| Dataset content |
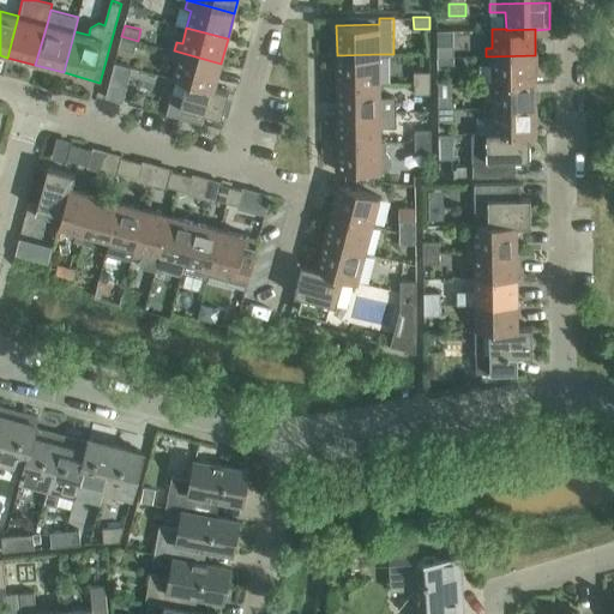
[(134,52),(138,41),(121,36),(119,48),(134,52)]
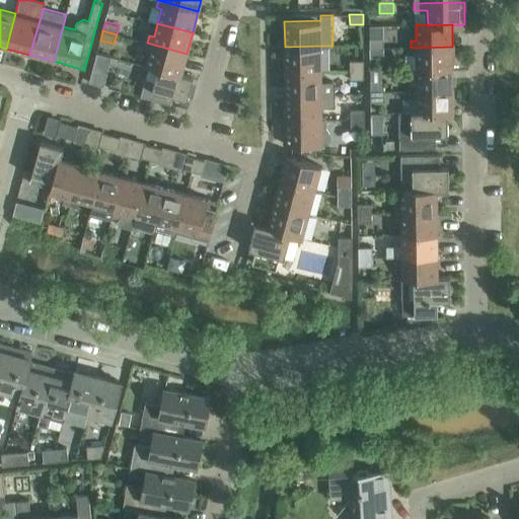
[(369,39),(370,48),(383,48),(383,39),(369,39)]
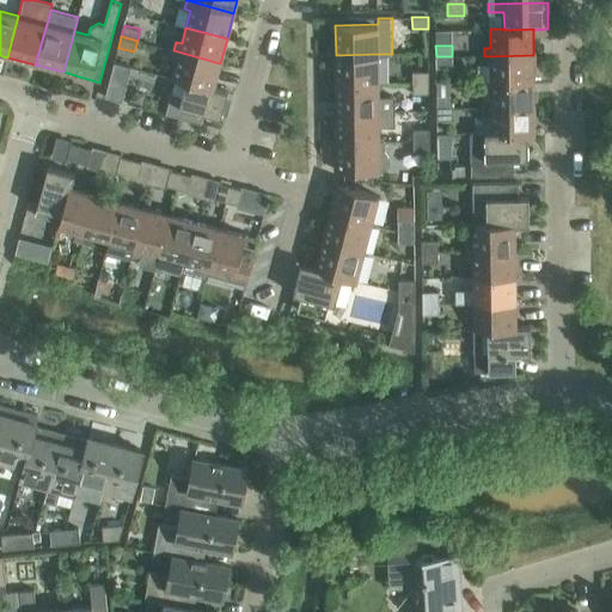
[(214,86),(220,63),(173,50),(171,59),(177,60),(172,78),(187,81),(187,80),(213,87),(214,86)]
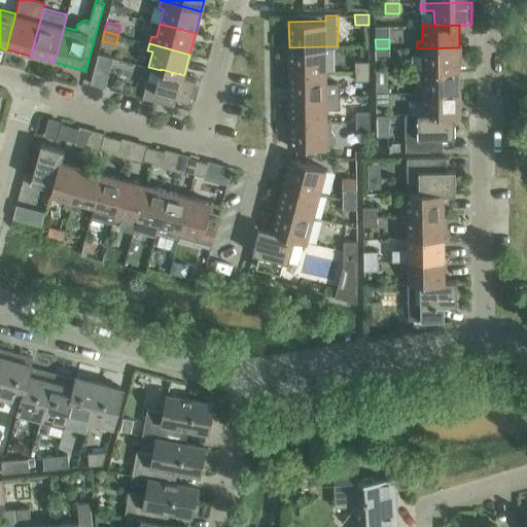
[(326,71),(325,46),(289,47),(289,72),(326,71)]
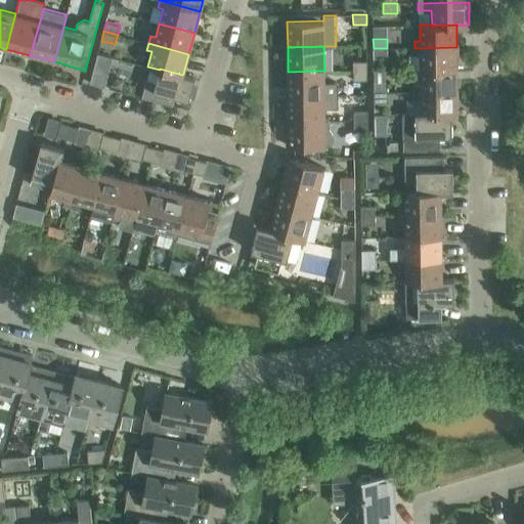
[(456,70),(456,47),(415,48),(415,55),(420,55),(421,70),(456,70)]
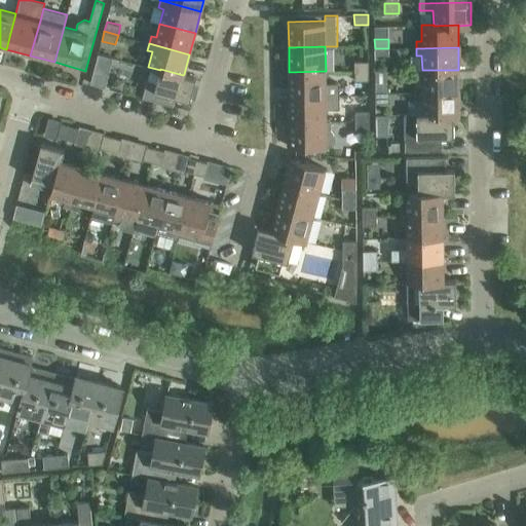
[(388,58),(388,48),(375,48),(375,59),(388,58)]
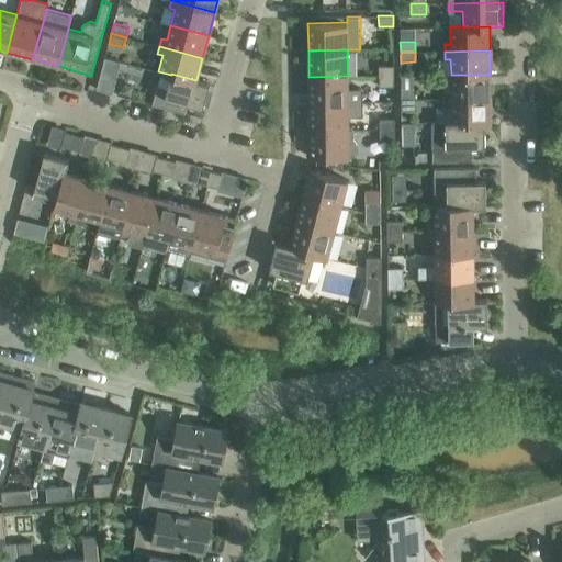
[(104,57),(102,68),(97,89),(112,93),(121,62),(104,57)]
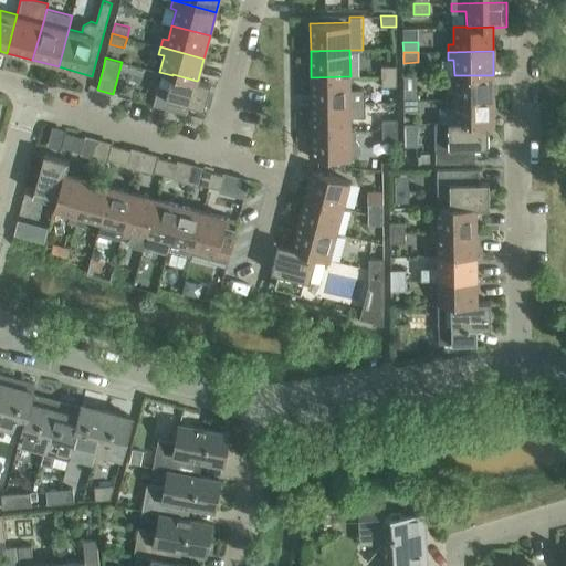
[(381,66),(381,76),(397,76),(397,66),(381,66)]
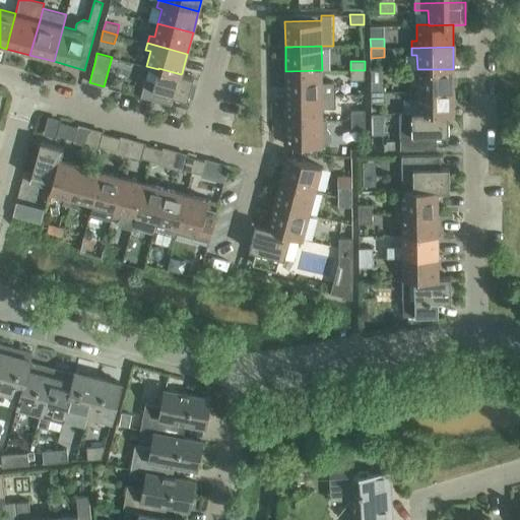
[(193,76),(182,73),(181,74),(158,68),(158,69),(154,82),(148,81),(147,87),(143,86),(141,96),(172,105),(174,95),(187,100),(193,76)]
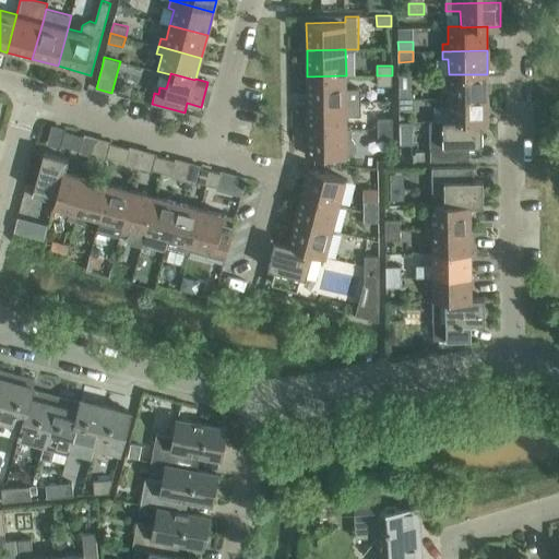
[(488,97),(487,74),(449,74),(449,91),(442,91),(443,98),(488,97)]
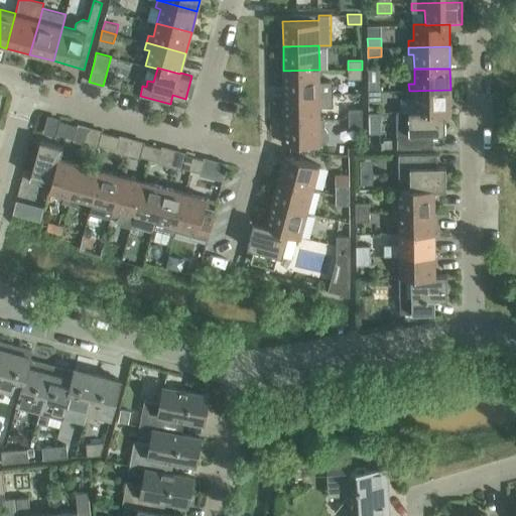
[(319,82),(319,70),(283,71),(283,95),(333,94),(333,81),(319,82)]
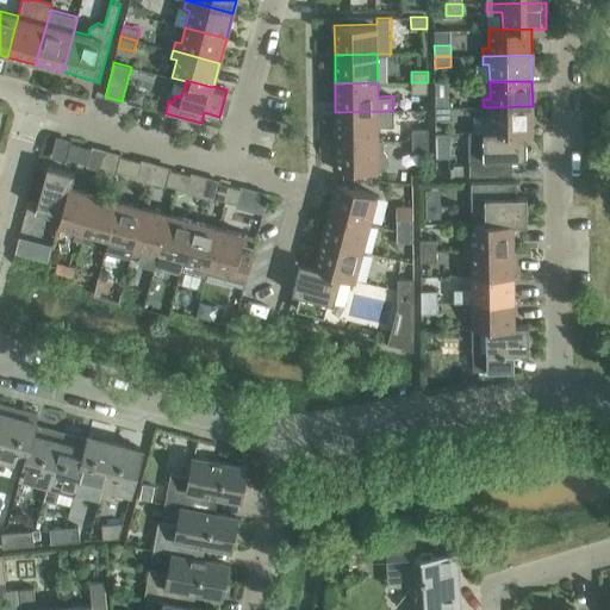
[(428,93),(428,82),(411,82),(411,94),(428,93)]
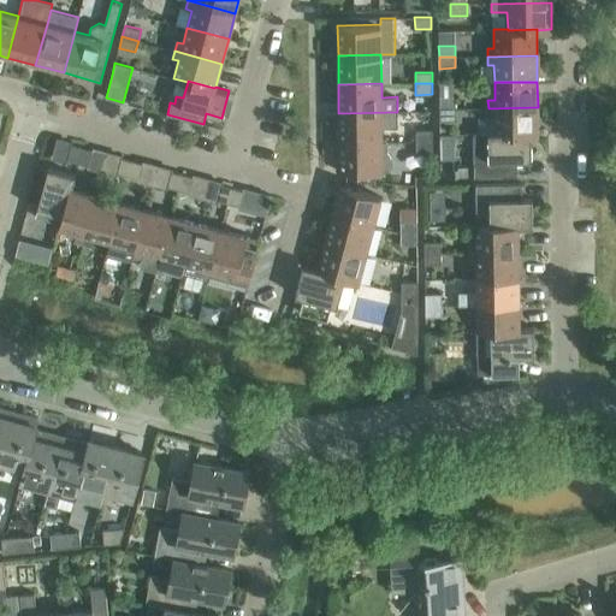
[(135,92),(131,101),(141,104),(144,94),(135,92)]
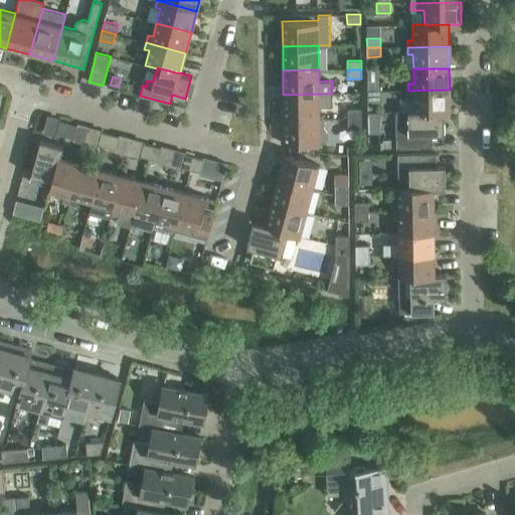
[(367,81),(367,91),(381,91),(381,81),(367,81)]
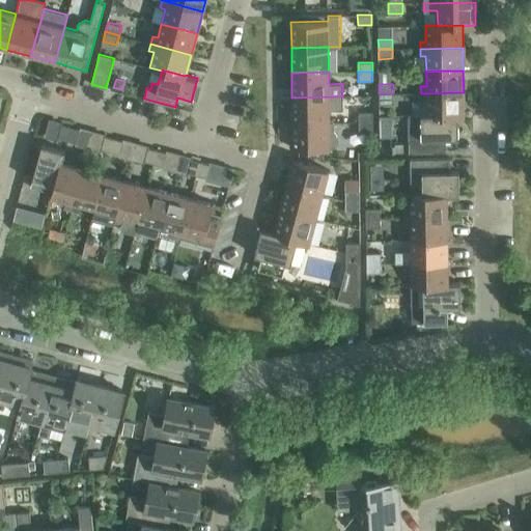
[(464,116),(464,92),(421,93),(421,101),(426,101),(426,114),(426,115),(458,115),(458,116),(464,116)]
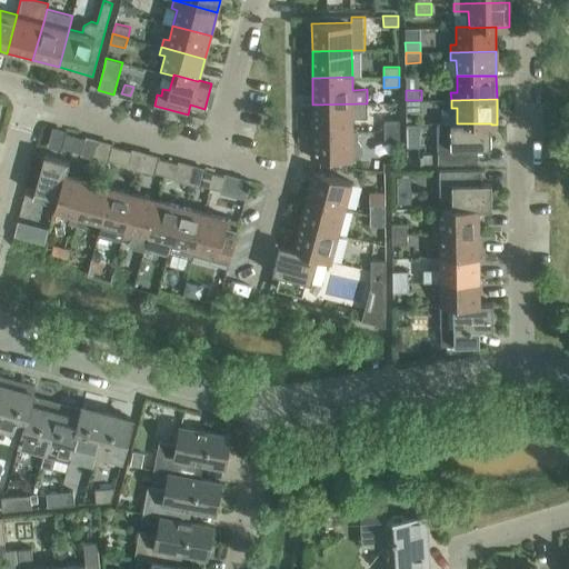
[(421,111),(421,100),(406,100),(406,111),(421,111)]
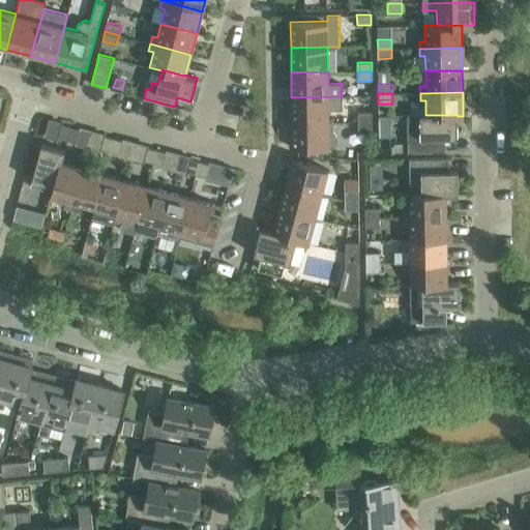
[(343,110),(342,96),(291,97),(292,122),(328,121),(328,110),(343,110)]
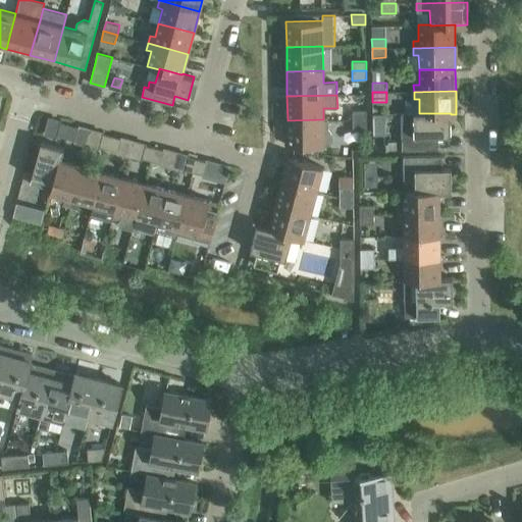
[(353,110),(353,119),(366,119),(366,110),(353,110)]
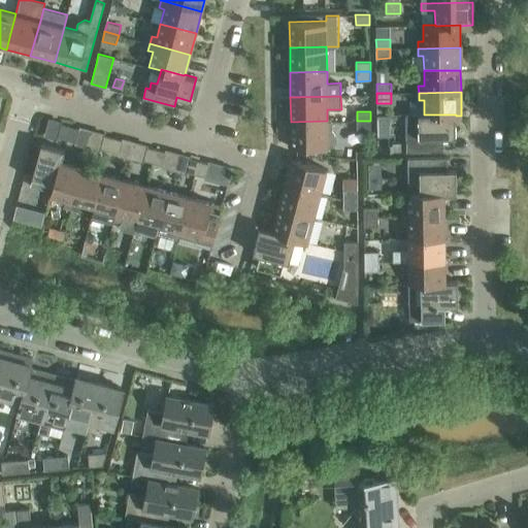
[(456,137),(456,116),(456,114),(424,114),(424,113),(406,114),(406,151),(443,151),(443,137),(456,137)]
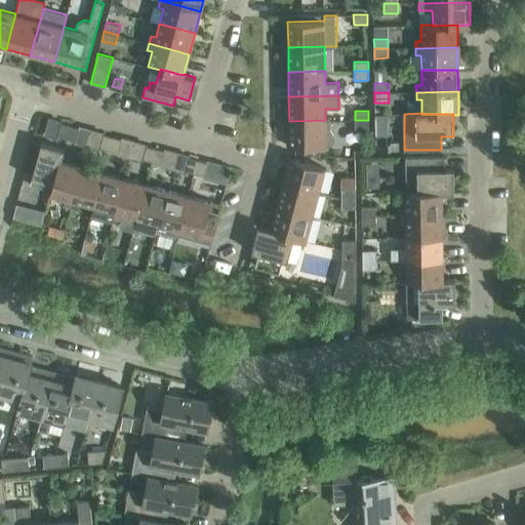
[(330,120),(325,120),(289,121),(289,146),(310,146),(326,146),(328,146),(330,145),(333,142),(334,139),(334,136),(333,134),(330,129),(330,120)]
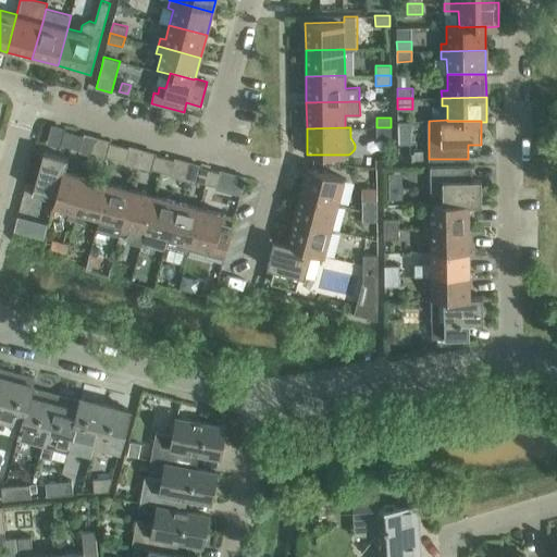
[(392,137),(391,127),(376,127),(376,138),(392,137)]
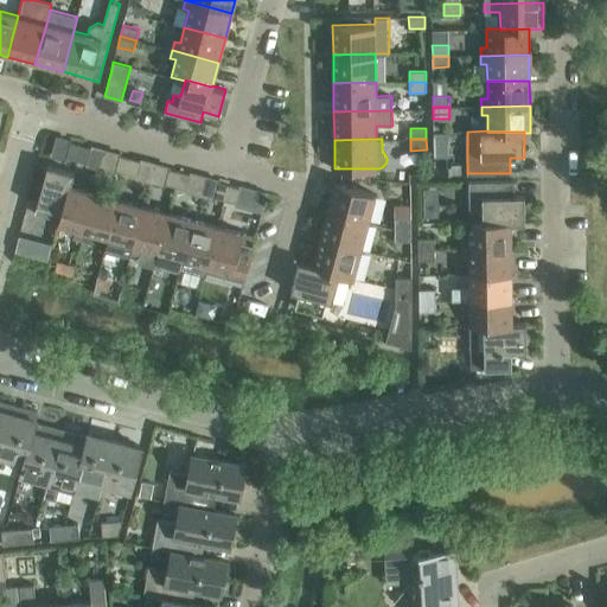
[(76,160),(81,145),(70,141),(65,157),(76,160)]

| What you are asked to do |
Omit the pictures, and quote the material above exactly as given.

| Written response |
[(134,52),(138,41),(121,36),(119,48),(134,52)]
[(369,39),(370,48),(383,48),(383,39),(369,39)]
[(214,86),(220,63),(173,50),(171,59),(177,60),(172,78),(187,81),(187,80),(213,87),(214,86)]
[(326,71),(325,46),(289,47),(289,72),(326,71)]
[(456,70),(456,47),(415,48),(415,55),(420,55),(421,70),(456,70)]
[(388,58),(388,48),(375,48),(375,59),(388,58)]
[(104,57),(102,68),(97,89),(112,93),(121,62),(104,57)]
[(381,66),(381,76),(397,76),(397,66),(381,66)]
[(193,76),(182,73),(181,74),(158,68),(158,69),(154,82),(148,81),(147,87),(143,86),(141,96),(172,105),(174,95),(187,100),(193,76)]
[(488,97),(487,74),(449,74),(449,91),(442,91),(443,98),(488,97)]
[(319,82),(319,70),(283,71),(283,95),(333,94),(333,81),(319,82)]
[(428,93),(428,82),(411,82),(411,94),(428,93)]
[(135,92),(131,101),(141,104),(144,94),(135,92)]
[(367,81),(367,91),(381,91),(381,81),(367,81)]
[(464,116),(464,92),(421,93),(421,101),(426,101),(426,114),(426,115),(458,115),(458,116),(464,116)]
[(421,111),(421,100),(406,100),(406,111),(421,111)]
[(343,110),(342,96),(291,97),(292,122),(328,121),(328,110),(343,110)]
[(353,110),(353,119),(366,119),(366,110),(353,110)]
[(456,137),(456,116),(456,114),(424,114),(424,113),(406,114),(406,151),(443,151),(443,137),(456,137)]
[(330,120),(325,120),(289,121),(289,146),(310,146),(326,146),(328,146),(330,145),(333,142),(334,139),(334,136),(333,134),(330,129),(330,120)]
[(392,137),(391,127),(376,127),(376,138),(392,137)]
[(76,160),(81,145),(70,141),(65,157),(76,160)]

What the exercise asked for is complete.